→ RECORDED DATA

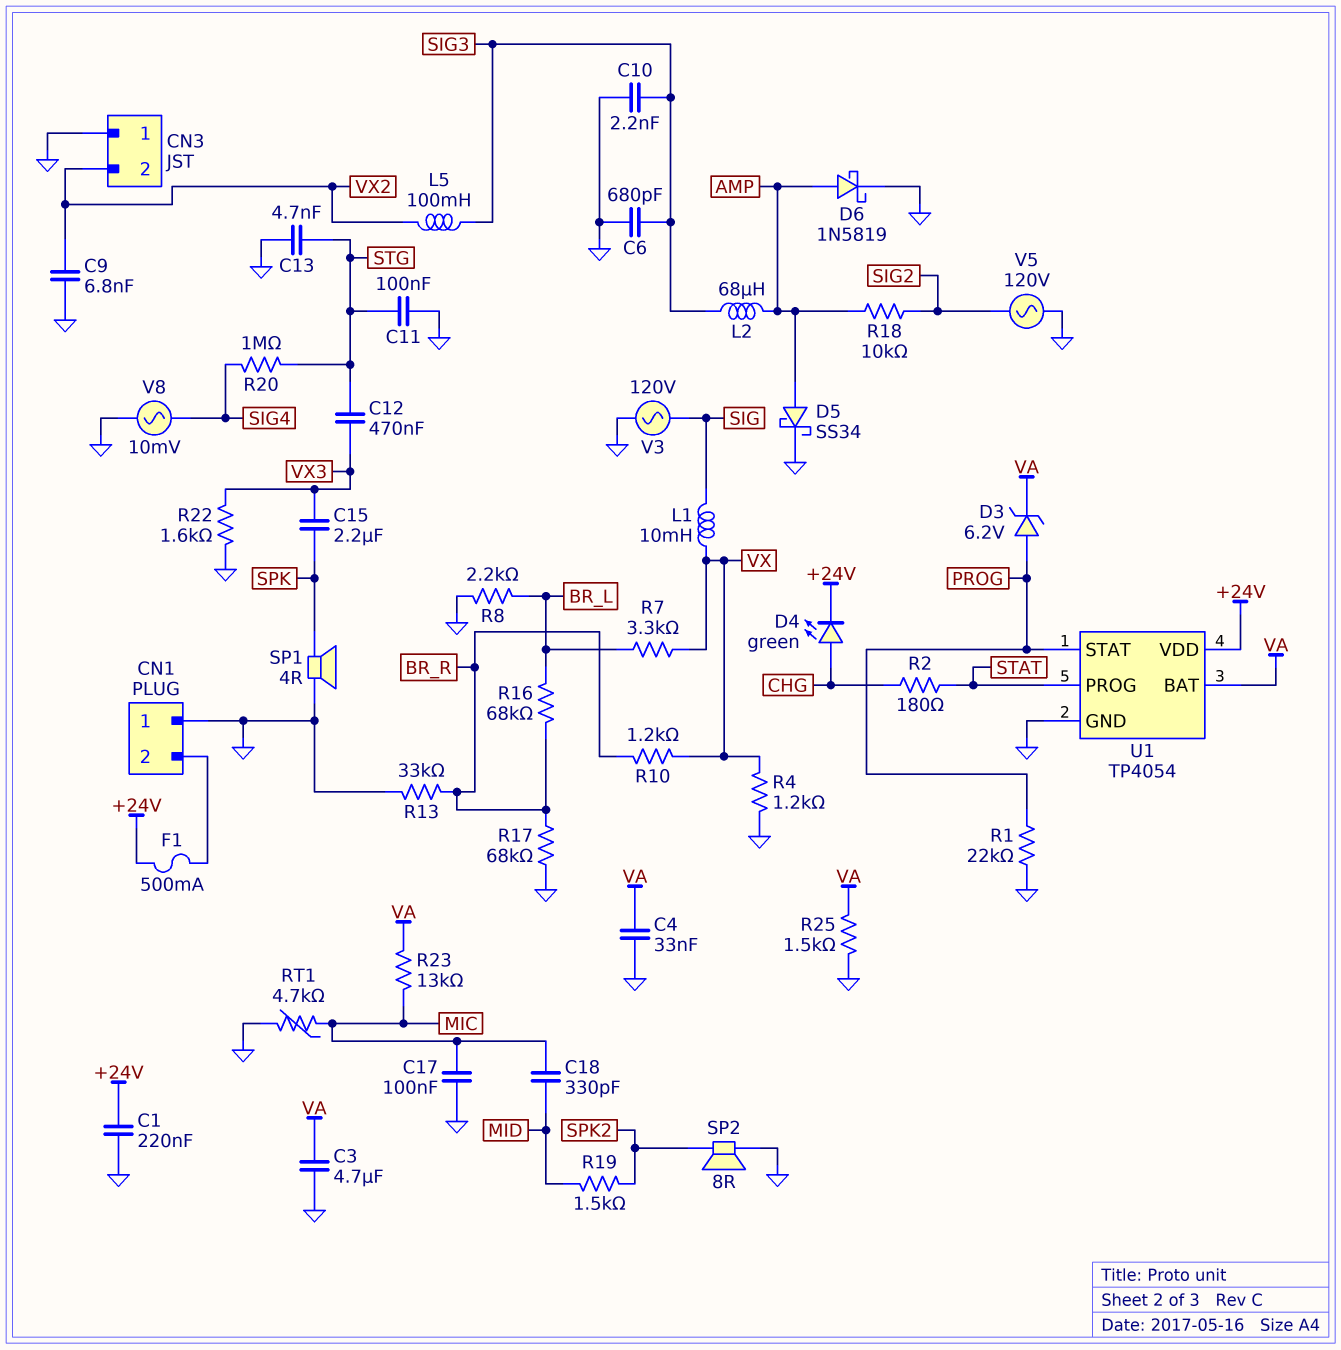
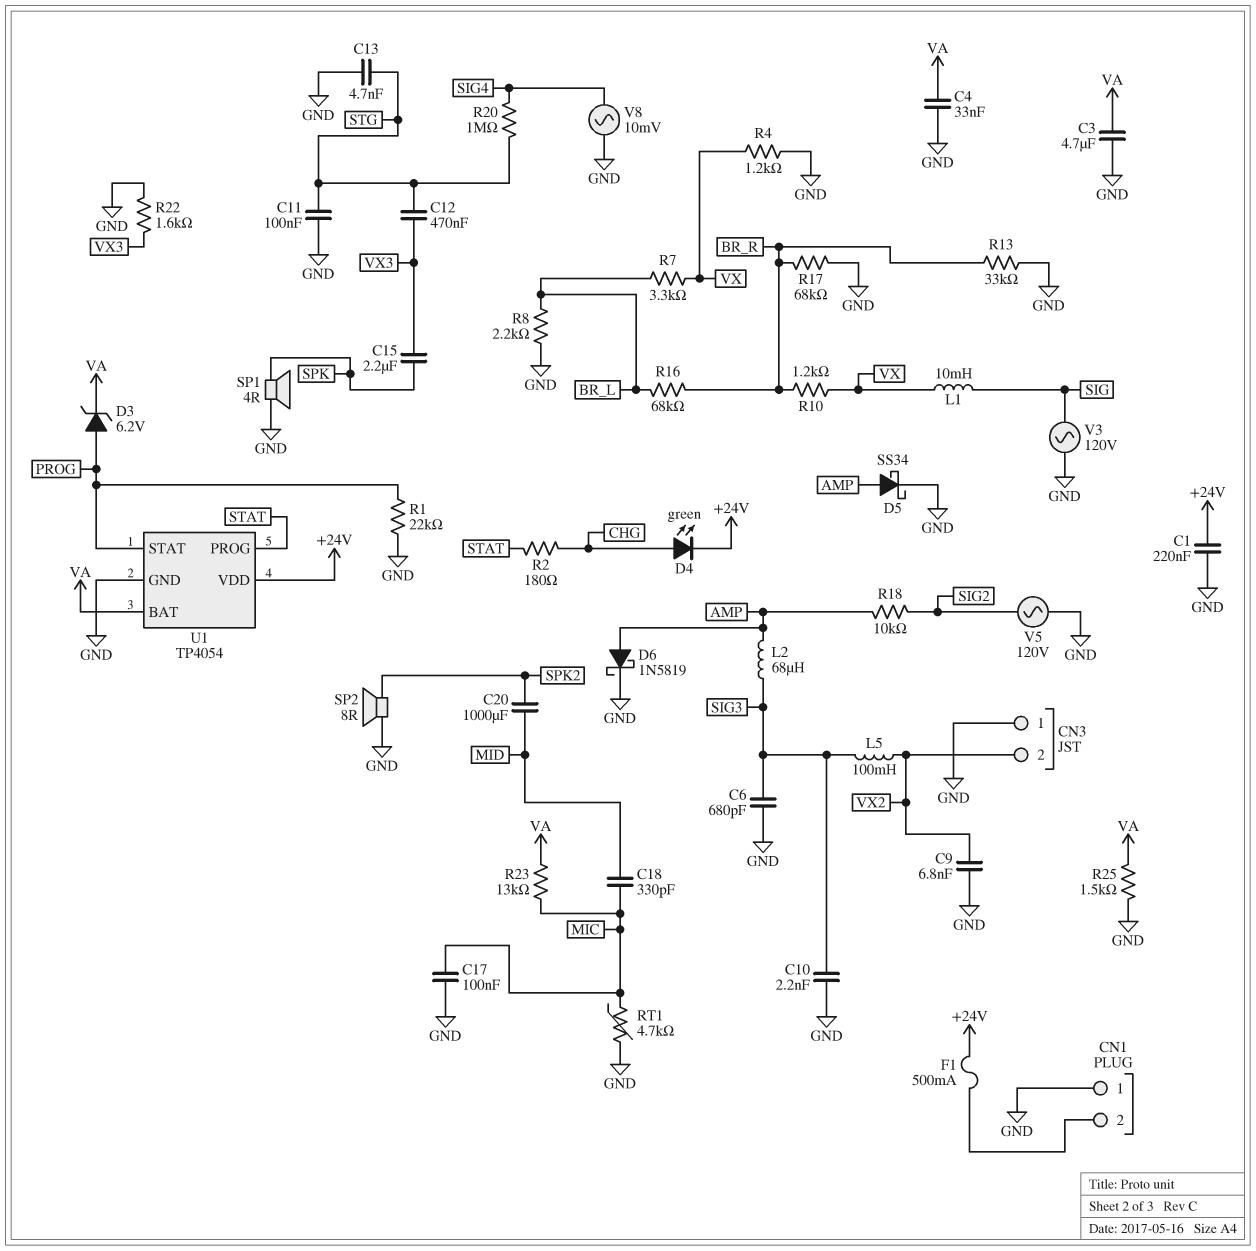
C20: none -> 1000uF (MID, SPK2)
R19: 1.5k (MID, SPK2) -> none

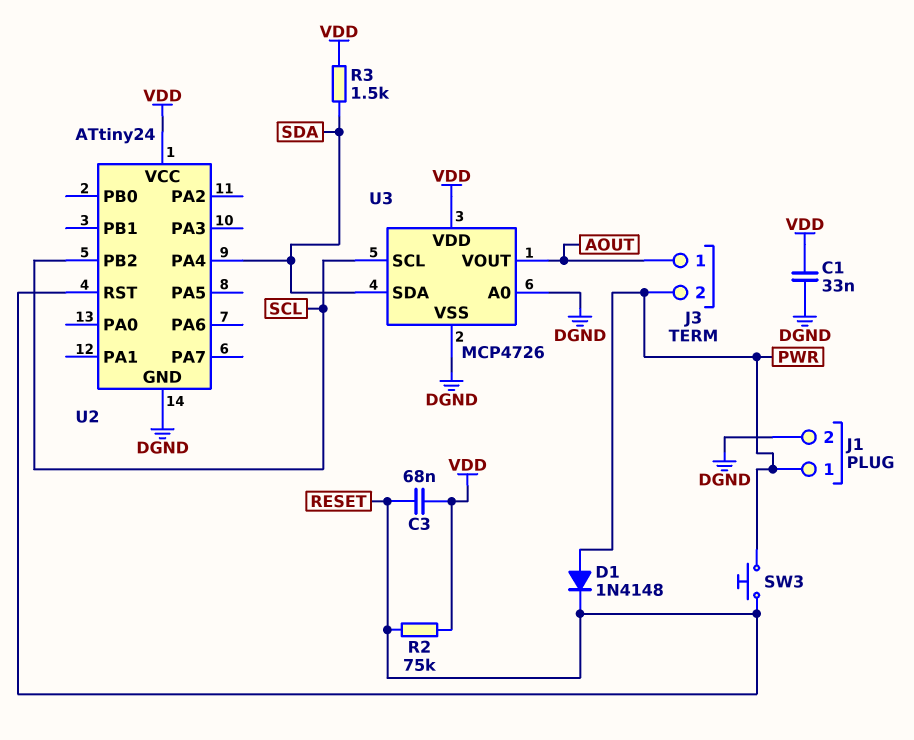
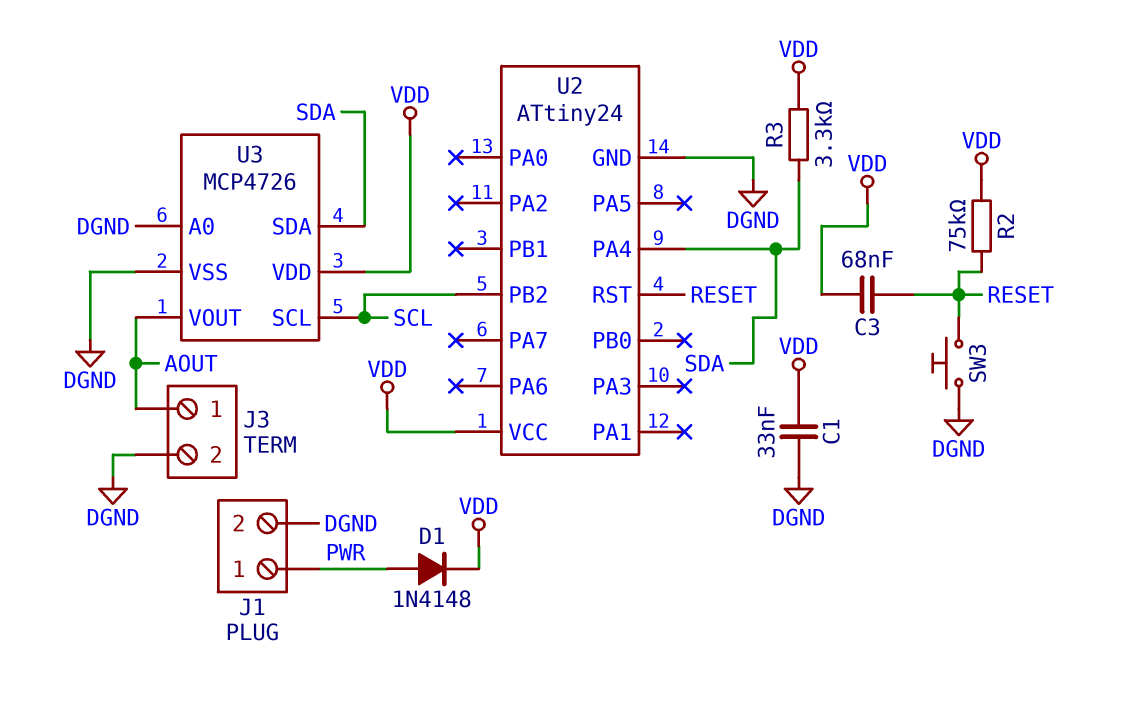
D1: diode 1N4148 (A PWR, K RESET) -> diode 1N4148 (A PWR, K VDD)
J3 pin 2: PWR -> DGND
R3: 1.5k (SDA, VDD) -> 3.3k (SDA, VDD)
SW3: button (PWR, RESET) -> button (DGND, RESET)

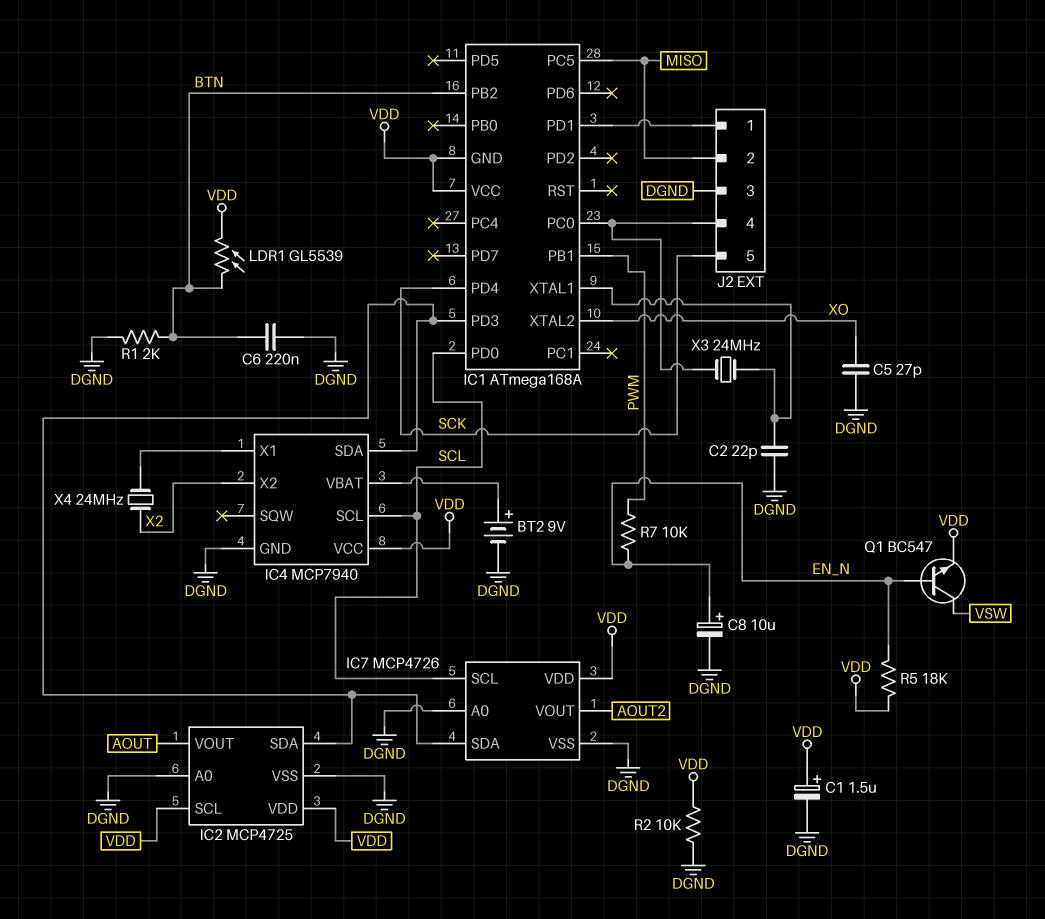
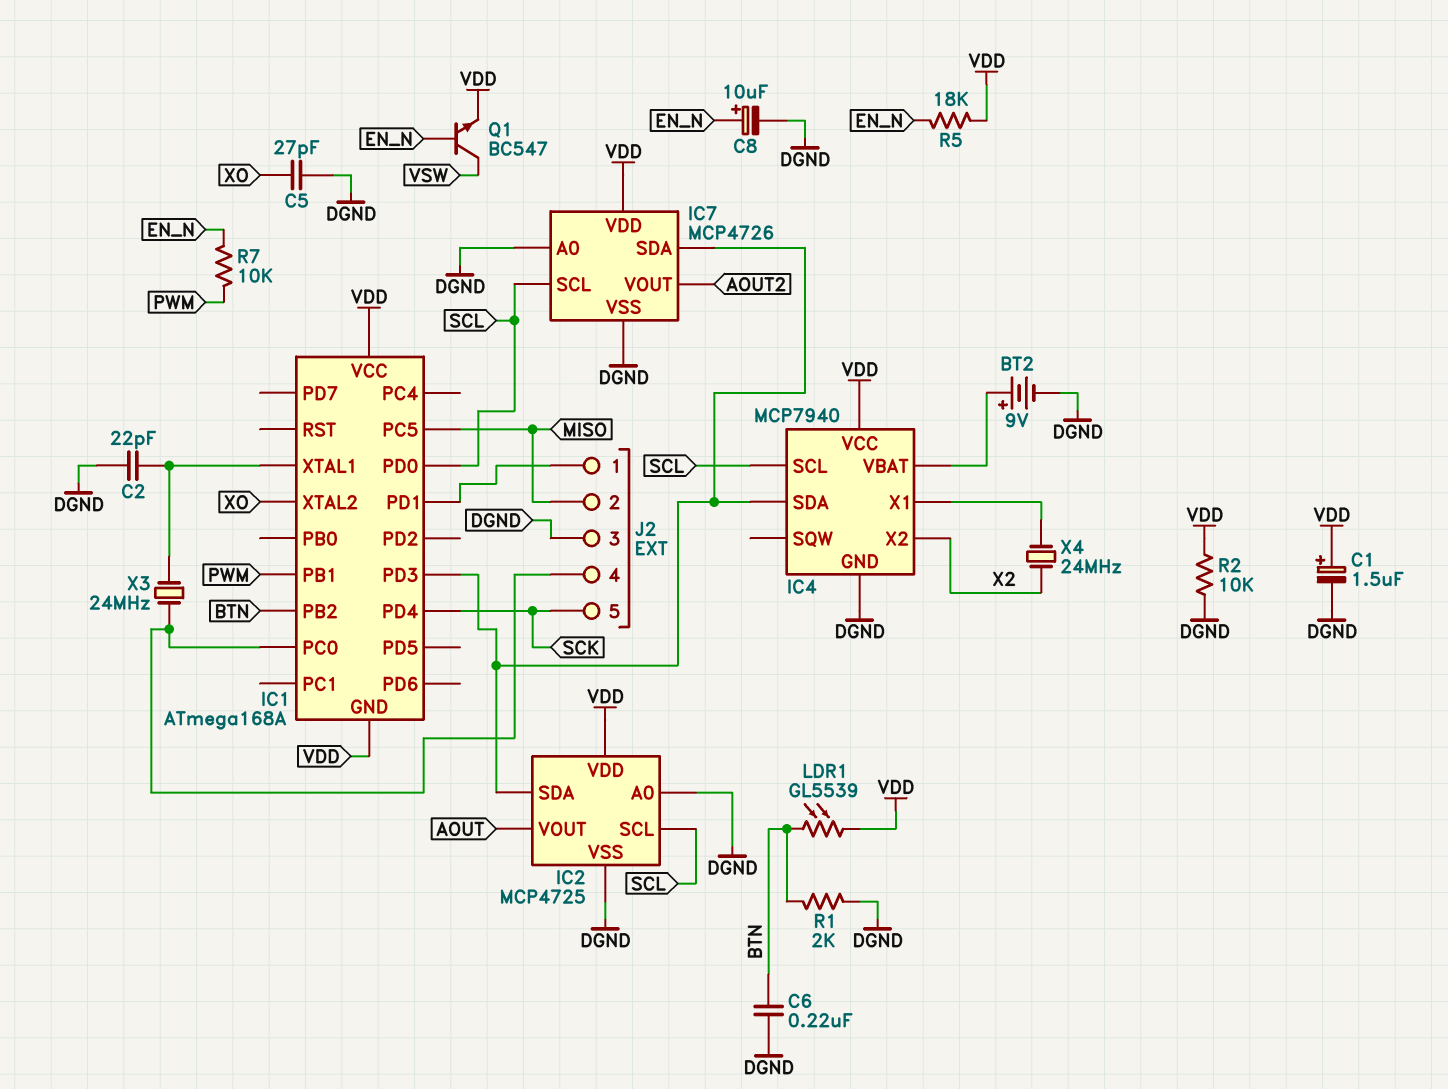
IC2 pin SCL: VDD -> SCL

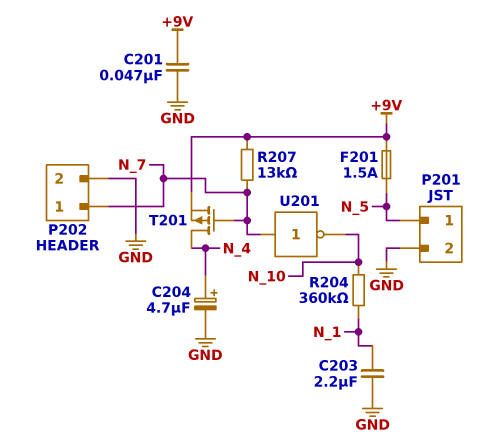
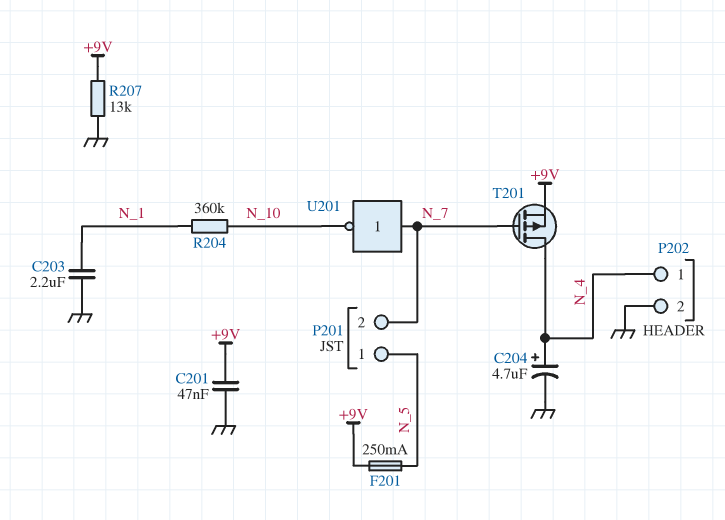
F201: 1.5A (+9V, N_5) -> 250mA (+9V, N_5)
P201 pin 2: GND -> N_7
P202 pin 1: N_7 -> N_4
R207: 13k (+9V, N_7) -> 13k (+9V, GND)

→ ASSIGNED TASK
If an entry contains a picture, omit it; restate everything else word for word.

→ RESULT OF THIS EXERCISE
C20: none -> 1000uF (MID, SPK2)
R19: 1.5k (MID, SPK2) -> none

D1: diode 1N4148 (A PWR, K RESET) -> diode 1N4148 (A PWR, K VDD)
J3 pin 2: PWR -> DGND
R3: 1.5k (SDA, VDD) -> 3.3k (SDA, VDD)
SW3: button (PWR, RESET) -> button (DGND, RESET)

IC2 pin SCL: VDD -> SCL

F201: 1.5A (+9V, N_5) -> 250mA (+9V, N_5)
P201 pin 2: GND -> N_7
P202 pin 1: N_7 -> N_4
R207: 13k (+9V, N_7) -> 13k (+9V, GND)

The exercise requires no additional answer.